» What needs to be done
Restate the full set of records exactly, without adding or dropping a word.

********************

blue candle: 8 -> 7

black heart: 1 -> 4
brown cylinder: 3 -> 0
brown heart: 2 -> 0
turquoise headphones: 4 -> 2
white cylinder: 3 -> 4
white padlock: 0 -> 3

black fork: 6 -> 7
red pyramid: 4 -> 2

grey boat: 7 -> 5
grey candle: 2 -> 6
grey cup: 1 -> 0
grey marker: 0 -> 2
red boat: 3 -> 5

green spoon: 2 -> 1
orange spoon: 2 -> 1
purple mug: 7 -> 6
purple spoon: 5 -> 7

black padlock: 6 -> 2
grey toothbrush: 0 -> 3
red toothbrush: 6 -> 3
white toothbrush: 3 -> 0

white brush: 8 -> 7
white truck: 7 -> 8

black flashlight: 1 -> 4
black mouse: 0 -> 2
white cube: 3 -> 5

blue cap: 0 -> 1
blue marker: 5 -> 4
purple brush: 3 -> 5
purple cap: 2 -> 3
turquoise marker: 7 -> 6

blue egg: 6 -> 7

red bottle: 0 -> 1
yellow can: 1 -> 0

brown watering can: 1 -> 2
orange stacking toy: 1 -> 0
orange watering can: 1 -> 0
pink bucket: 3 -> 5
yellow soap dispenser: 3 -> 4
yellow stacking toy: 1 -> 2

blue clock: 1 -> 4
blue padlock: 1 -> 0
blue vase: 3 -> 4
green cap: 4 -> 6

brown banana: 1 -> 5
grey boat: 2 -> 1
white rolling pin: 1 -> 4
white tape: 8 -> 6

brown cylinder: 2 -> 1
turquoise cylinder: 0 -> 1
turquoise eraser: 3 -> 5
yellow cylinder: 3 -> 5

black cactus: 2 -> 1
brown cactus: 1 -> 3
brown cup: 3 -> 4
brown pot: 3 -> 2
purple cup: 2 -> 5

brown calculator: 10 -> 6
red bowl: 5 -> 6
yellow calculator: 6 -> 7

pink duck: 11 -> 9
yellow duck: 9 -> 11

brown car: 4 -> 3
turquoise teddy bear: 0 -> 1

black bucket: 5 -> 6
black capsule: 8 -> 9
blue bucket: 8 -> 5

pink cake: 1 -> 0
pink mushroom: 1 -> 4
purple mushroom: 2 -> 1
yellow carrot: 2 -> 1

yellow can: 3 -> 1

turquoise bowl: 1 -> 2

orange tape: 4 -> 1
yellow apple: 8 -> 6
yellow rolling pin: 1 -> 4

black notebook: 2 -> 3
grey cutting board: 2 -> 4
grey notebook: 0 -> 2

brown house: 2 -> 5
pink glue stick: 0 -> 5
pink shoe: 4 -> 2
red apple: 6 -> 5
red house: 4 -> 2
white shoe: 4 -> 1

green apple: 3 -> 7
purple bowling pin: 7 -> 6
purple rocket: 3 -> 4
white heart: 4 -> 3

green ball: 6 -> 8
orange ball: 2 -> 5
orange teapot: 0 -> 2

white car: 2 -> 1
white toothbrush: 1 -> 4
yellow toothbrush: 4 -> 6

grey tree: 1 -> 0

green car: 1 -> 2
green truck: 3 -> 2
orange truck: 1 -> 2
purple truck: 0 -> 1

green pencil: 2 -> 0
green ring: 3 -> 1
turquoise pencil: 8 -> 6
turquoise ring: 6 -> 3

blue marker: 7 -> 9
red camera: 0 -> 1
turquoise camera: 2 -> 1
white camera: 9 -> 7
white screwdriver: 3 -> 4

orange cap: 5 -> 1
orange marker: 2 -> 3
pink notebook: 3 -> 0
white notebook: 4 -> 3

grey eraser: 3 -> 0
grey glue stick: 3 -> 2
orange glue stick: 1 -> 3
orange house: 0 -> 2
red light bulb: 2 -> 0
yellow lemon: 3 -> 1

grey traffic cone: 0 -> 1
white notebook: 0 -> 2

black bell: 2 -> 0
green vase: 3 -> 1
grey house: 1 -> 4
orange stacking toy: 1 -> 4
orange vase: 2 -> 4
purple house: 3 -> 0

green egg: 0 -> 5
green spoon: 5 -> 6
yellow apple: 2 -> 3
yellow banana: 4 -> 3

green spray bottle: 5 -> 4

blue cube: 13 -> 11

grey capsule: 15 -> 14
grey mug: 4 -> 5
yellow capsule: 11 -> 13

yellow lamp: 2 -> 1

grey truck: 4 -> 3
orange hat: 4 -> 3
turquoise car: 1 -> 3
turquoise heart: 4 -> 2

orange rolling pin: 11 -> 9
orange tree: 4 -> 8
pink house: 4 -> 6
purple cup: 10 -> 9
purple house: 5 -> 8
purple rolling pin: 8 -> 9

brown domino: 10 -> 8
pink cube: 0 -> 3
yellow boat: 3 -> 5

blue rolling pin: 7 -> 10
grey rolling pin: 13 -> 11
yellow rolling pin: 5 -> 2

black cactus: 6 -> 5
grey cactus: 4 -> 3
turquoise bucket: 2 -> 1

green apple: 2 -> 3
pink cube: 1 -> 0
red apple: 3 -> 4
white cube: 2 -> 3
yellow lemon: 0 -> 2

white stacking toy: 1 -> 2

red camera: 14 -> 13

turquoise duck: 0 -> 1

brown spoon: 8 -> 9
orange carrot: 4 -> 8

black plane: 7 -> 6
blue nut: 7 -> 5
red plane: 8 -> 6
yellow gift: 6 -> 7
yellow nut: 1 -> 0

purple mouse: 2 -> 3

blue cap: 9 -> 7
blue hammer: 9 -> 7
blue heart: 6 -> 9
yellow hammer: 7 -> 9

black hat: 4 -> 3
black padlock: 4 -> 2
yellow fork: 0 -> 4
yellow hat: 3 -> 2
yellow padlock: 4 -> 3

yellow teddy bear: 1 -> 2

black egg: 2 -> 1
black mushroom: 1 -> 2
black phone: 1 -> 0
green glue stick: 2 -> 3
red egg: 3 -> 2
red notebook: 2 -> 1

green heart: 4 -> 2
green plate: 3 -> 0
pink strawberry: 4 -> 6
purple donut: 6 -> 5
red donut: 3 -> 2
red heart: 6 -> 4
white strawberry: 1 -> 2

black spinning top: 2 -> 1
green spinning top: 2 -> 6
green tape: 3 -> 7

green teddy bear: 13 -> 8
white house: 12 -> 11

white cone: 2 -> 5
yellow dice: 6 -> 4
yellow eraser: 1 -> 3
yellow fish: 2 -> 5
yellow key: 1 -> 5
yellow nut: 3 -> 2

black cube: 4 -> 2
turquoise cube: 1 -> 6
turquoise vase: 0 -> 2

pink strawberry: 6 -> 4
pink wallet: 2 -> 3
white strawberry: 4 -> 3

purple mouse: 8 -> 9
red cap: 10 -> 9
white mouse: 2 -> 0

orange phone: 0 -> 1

********************

» Result for this exercise
blue candle: 8 -> 7

black heart: 1 -> 4
brown cylinder: 3 -> 0
brown heart: 2 -> 0
turquoise headphones: 4 -> 2
white cylinder: 3 -> 4
white padlock: 0 -> 3

black fork: 6 -> 7
red pyramid: 4 -> 2

grey boat: 7 -> 5
grey candle: 2 -> 6
grey cup: 1 -> 0
grey marker: 0 -> 2
red boat: 3 -> 5

green spoon: 2 -> 1
orange spoon: 2 -> 1
purple mug: 7 -> 6
purple spoon: 5 -> 7

black padlock: 6 -> 2
grey toothbrush: 0 -> 3
red toothbrush: 6 -> 3
white toothbrush: 3 -> 0

white brush: 8 -> 7
white truck: 7 -> 8

black flashlight: 1 -> 4
black mouse: 0 -> 2
white cube: 3 -> 5

blue cap: 0 -> 1
blue marker: 5 -> 4
purple brush: 3 -> 5
purple cap: 2 -> 3
turquoise marker: 7 -> 6

blue egg: 6 -> 7

red bottle: 0 -> 1
yellow can: 1 -> 0

brown watering can: 1 -> 2
orange stacking toy: 1 -> 0
orange watering can: 1 -> 0
pink bucket: 3 -> 5
yellow soap dispenser: 3 -> 4
yellow stacking toy: 1 -> 2

blue clock: 1 -> 4
blue padlock: 1 -> 0
blue vase: 3 -> 4
green cap: 4 -> 6

brown banana: 1 -> 5
grey boat: 2 -> 1
white rolling pin: 1 -> 4
white tape: 8 -> 6

brown cylinder: 2 -> 1
turquoise cylinder: 0 -> 1
turquoise eraser: 3 -> 5
yellow cylinder: 3 -> 5

black cactus: 2 -> 1
brown cactus: 1 -> 3
brown cup: 3 -> 4
brown pot: 3 -> 2
purple cup: 2 -> 5

brown calculator: 10 -> 6
red bowl: 5 -> 6
yellow calculator: 6 -> 7

pink duck: 11 -> 9
yellow duck: 9 -> 11

brown car: 4 -> 3
turquoise teddy bear: 0 -> 1

black bucket: 5 -> 6
black capsule: 8 -> 9
blue bucket: 8 -> 5

pink cake: 1 -> 0
pink mushroom: 1 -> 4
purple mushroom: 2 -> 1
yellow carrot: 2 -> 1

yellow can: 3 -> 1

turquoise bowl: 1 -> 2

orange tape: 4 -> 1
yellow apple: 8 -> 6
yellow rolling pin: 1 -> 4

black notebook: 2 -> 3
grey cutting board: 2 -> 4
grey notebook: 0 -> 2

brown house: 2 -> 5
pink glue stick: 0 -> 5
pink shoe: 4 -> 2
red apple: 6 -> 5
red house: 4 -> 2
white shoe: 4 -> 1

green apple: 3 -> 7
purple bowling pin: 7 -> 6
purple rocket: 3 -> 4
white heart: 4 -> 3

green ball: 6 -> 8
orange ball: 2 -> 5
orange teapot: 0 -> 2

white car: 2 -> 1
white toothbrush: 1 -> 4
yellow toothbrush: 4 -> 6

grey tree: 1 -> 0

green car: 1 -> 2
green truck: 3 -> 2
orange truck: 1 -> 2
purple truck: 0 -> 1

green pencil: 2 -> 0
green ring: 3 -> 1
turquoise pencil: 8 -> 6
turquoise ring: 6 -> 3

blue marker: 7 -> 9
red camera: 0 -> 1
turquoise camera: 2 -> 1
white camera: 9 -> 7
white screwdriver: 3 -> 4

orange cap: 5 -> 1
orange marker: 2 -> 3
pink notebook: 3 -> 0
white notebook: 4 -> 3

grey eraser: 3 -> 0
grey glue stick: 3 -> 2
orange glue stick: 1 -> 3
orange house: 0 -> 2
red light bulb: 2 -> 0
yellow lemon: 3 -> 1

grey traffic cone: 0 -> 1
white notebook: 0 -> 2

black bell: 2 -> 0
green vase: 3 -> 1
grey house: 1 -> 4
orange stacking toy: 1 -> 4
orange vase: 2 -> 4
purple house: 3 -> 0

green egg: 0 -> 5
green spoon: 5 -> 6
yellow apple: 2 -> 3
yellow banana: 4 -> 3

green spray bottle: 5 -> 4

blue cube: 13 -> 11

grey capsule: 15 -> 14
grey mug: 4 -> 5
yellow capsule: 11 -> 13

yellow lamp: 2 -> 1

grey truck: 4 -> 3
orange hat: 4 -> 3
turquoise car: 1 -> 3
turquoise heart: 4 -> 2

orange rolling pin: 11 -> 9
orange tree: 4 -> 8
pink house: 4 -> 6
purple cup: 10 -> 9
purple house: 5 -> 8
purple rolling pin: 8 -> 9

brown domino: 10 -> 8
pink cube: 0 -> 3
yellow boat: 3 -> 5

blue rolling pin: 7 -> 10
grey rolling pin: 13 -> 11
yellow rolling pin: 5 -> 2

black cactus: 6 -> 5
grey cactus: 4 -> 3
turquoise bucket: 2 -> 1

green apple: 2 -> 3
pink cube: 1 -> 0
red apple: 3 -> 4
white cube: 2 -> 3
yellow lemon: 0 -> 2

white stacking toy: 1 -> 2

red camera: 14 -> 13

turquoise duck: 0 -> 1

brown spoon: 8 -> 9
orange carrot: 4 -> 8

black plane: 7 -> 6
blue nut: 7 -> 5
red plane: 8 -> 6
yellow gift: 6 -> 7
yellow nut: 1 -> 0

purple mouse: 2 -> 3

blue cap: 9 -> 7
blue hammer: 9 -> 7
blue heart: 6 -> 9
yellow hammer: 7 -> 9

black hat: 4 -> 3
black padlock: 4 -> 2
yellow fork: 0 -> 4
yellow hat: 3 -> 2
yellow padlock: 4 -> 3

yellow teddy bear: 1 -> 2

black egg: 2 -> 1
black mushroom: 1 -> 2
black phone: 1 -> 0
green glue stick: 2 -> 3
red egg: 3 -> 2
red notebook: 2 -> 1

green heart: 4 -> 2
green plate: 3 -> 0
pink strawberry: 4 -> 6
purple donut: 6 -> 5
red donut: 3 -> 2
red heart: 6 -> 4
white strawberry: 1 -> 2

black spinning top: 2 -> 1
green spinning top: 2 -> 6
green tape: 3 -> 7

green teddy bear: 13 -> 8
white house: 12 -> 11

white cone: 2 -> 5
yellow dice: 6 -> 4
yellow eraser: 1 -> 3
yellow fish: 2 -> 5
yellow key: 1 -> 5
yellow nut: 3 -> 2

black cube: 4 -> 2
turquoise cube: 1 -> 6
turquoise vase: 0 -> 2

pink strawberry: 6 -> 4
pink wallet: 2 -> 3
white strawberry: 4 -> 3

purple mouse: 8 -> 9
red cap: 10 -> 9
white mouse: 2 -> 0

orange phone: 0 -> 1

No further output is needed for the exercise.